Required work – Retype the records in full, and please keep the pictures out of the copy.

Records for processing –
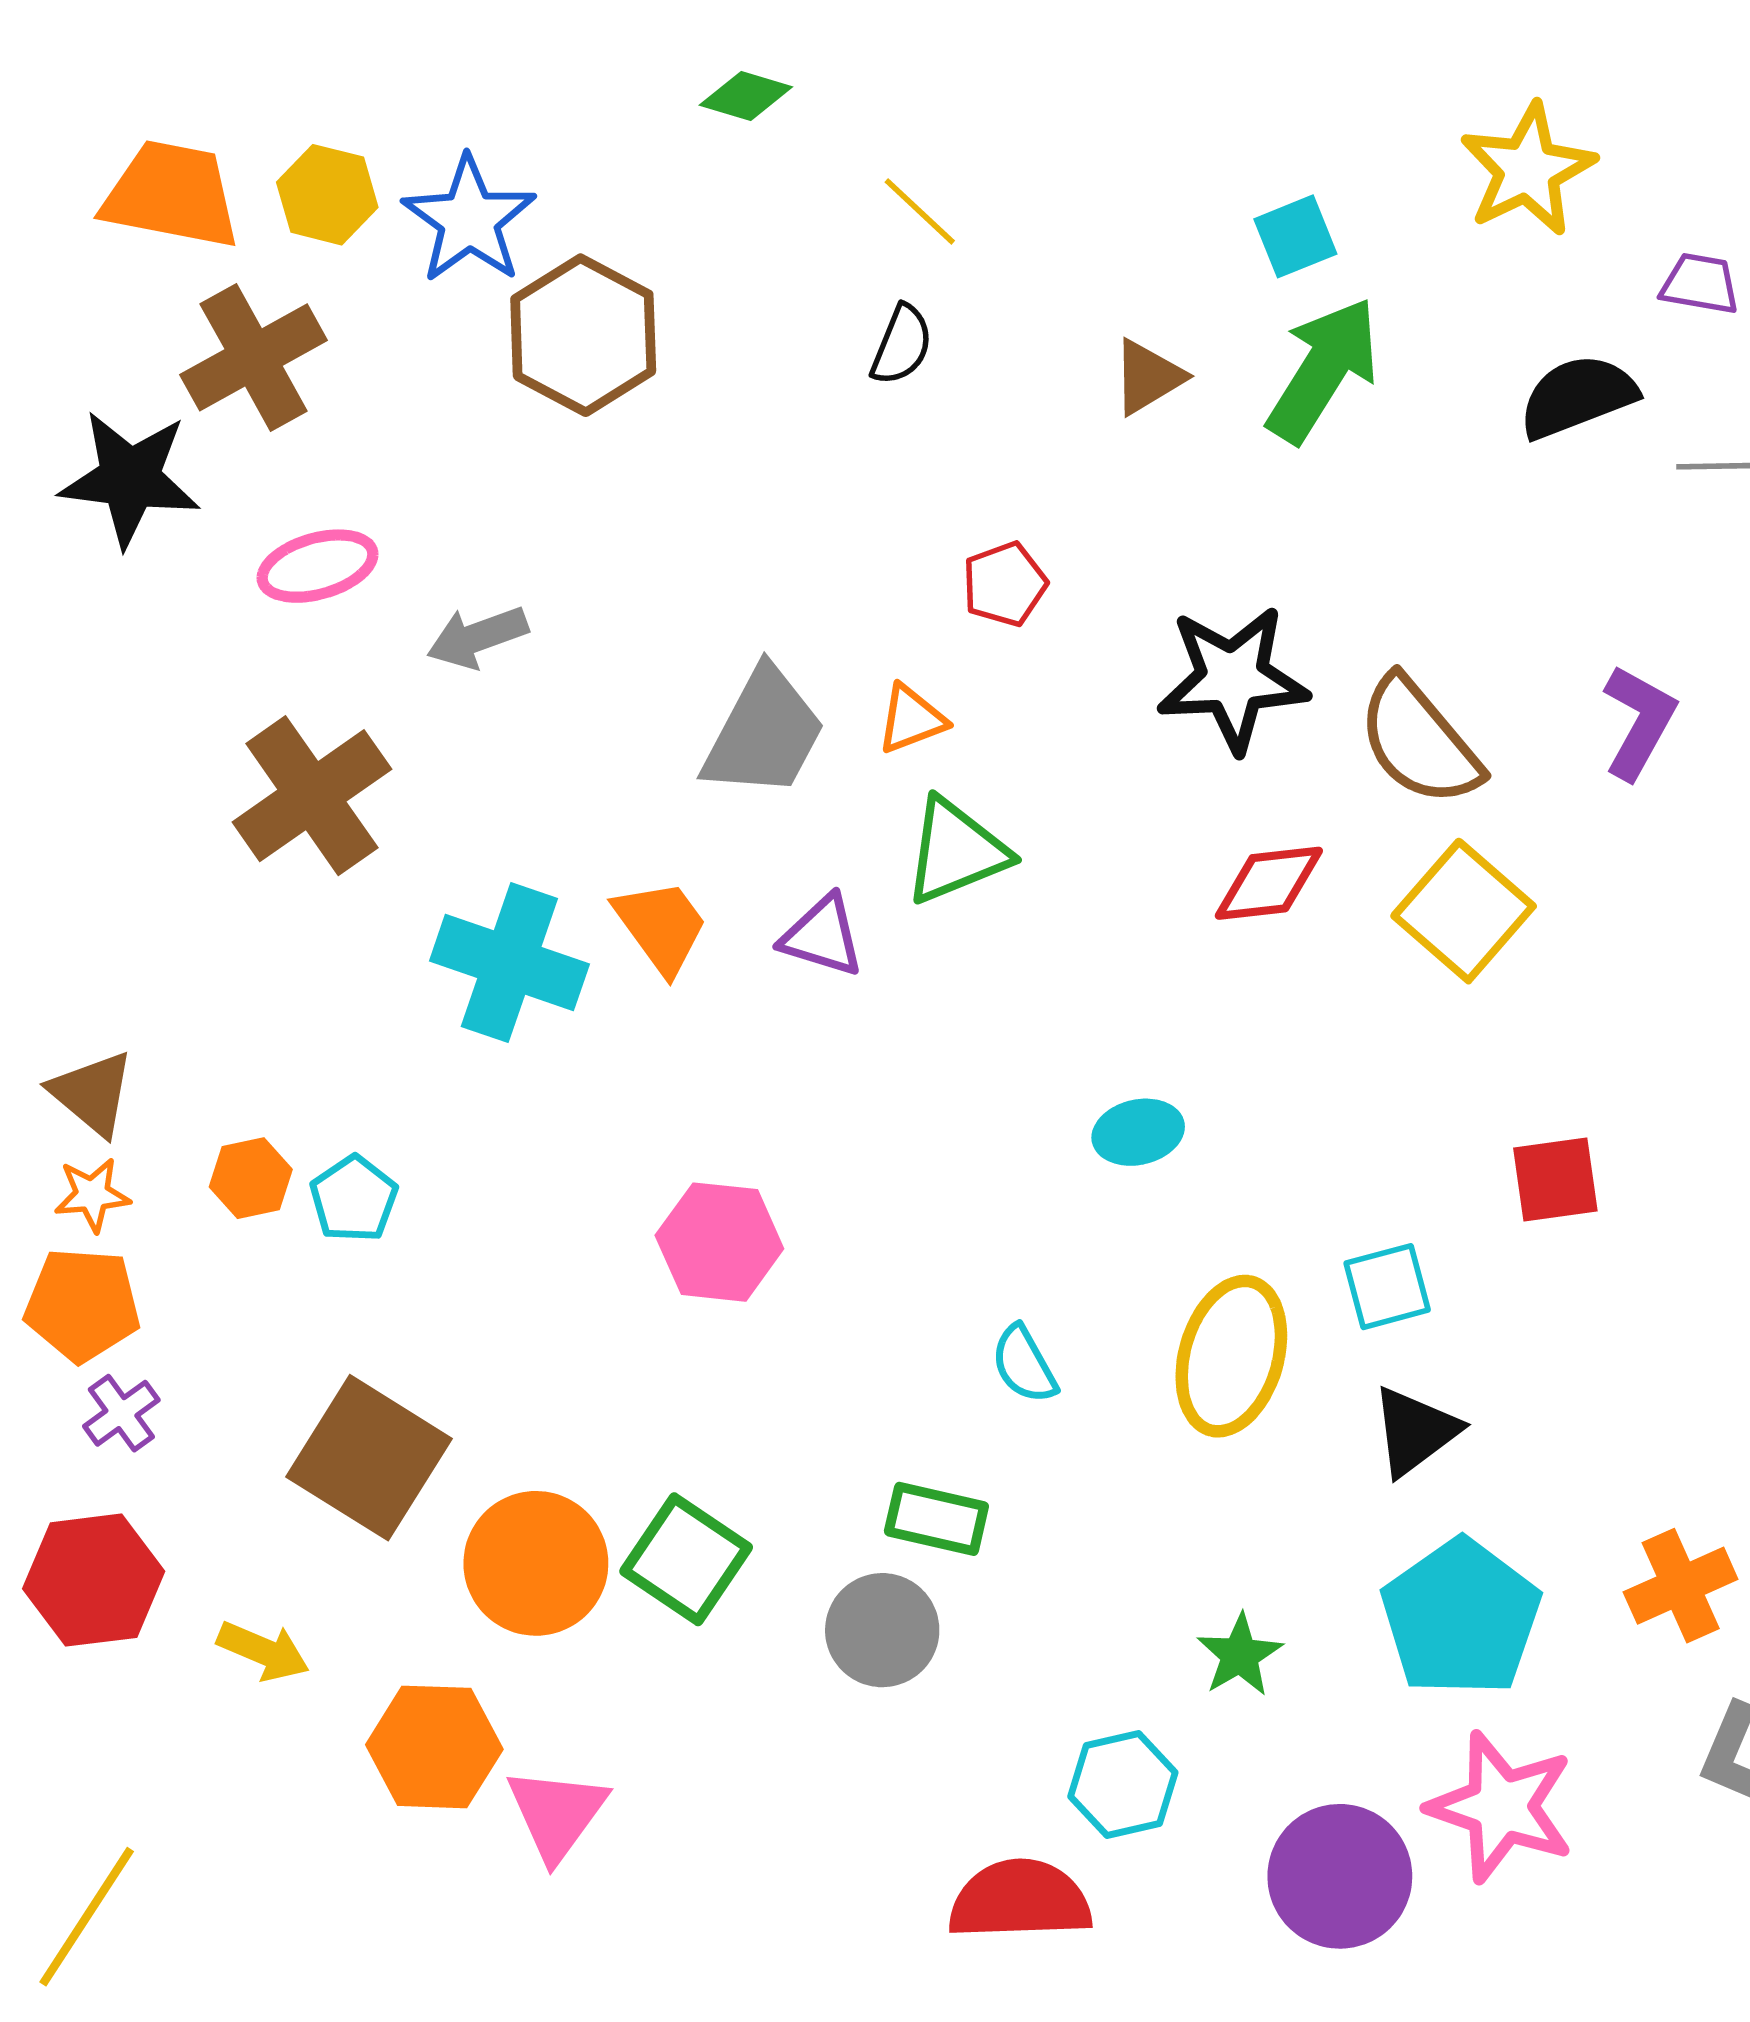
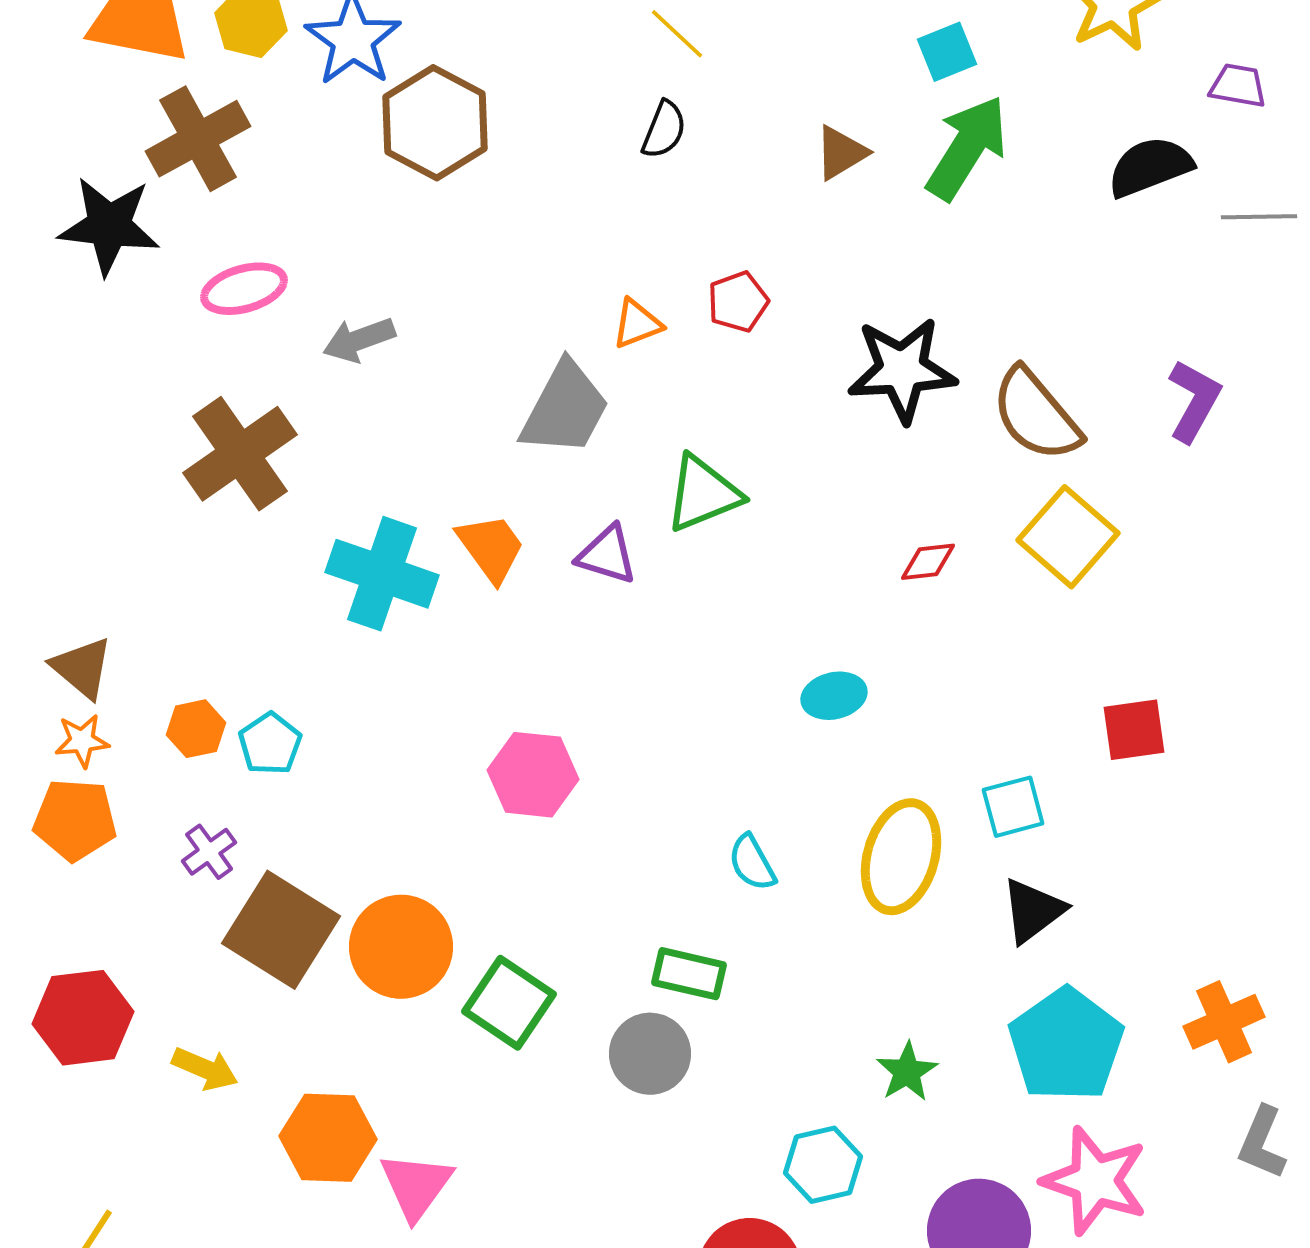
orange triangle: (911, 719) -> (637, 324), moved
red diamond: (1269, 883) -> (928, 562), moved, size x0.7
purple cross: (121, 1413) -> (209, 852), moved
orange circle: (536, 1563) -> (401, 947), moved

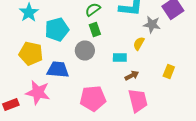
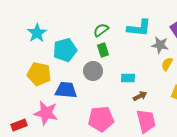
yellow semicircle: (139, 44) -> (167, 64), moved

Solution to this problem –
orange triangle: (911, 719) -> (637, 324), moved
red diamond: (1269, 883) -> (928, 562), moved, size x0.7
purple cross: (121, 1413) -> (209, 852), moved
orange circle: (536, 1563) -> (401, 947), moved

yellow semicircle: (139, 44) -> (167, 64), moved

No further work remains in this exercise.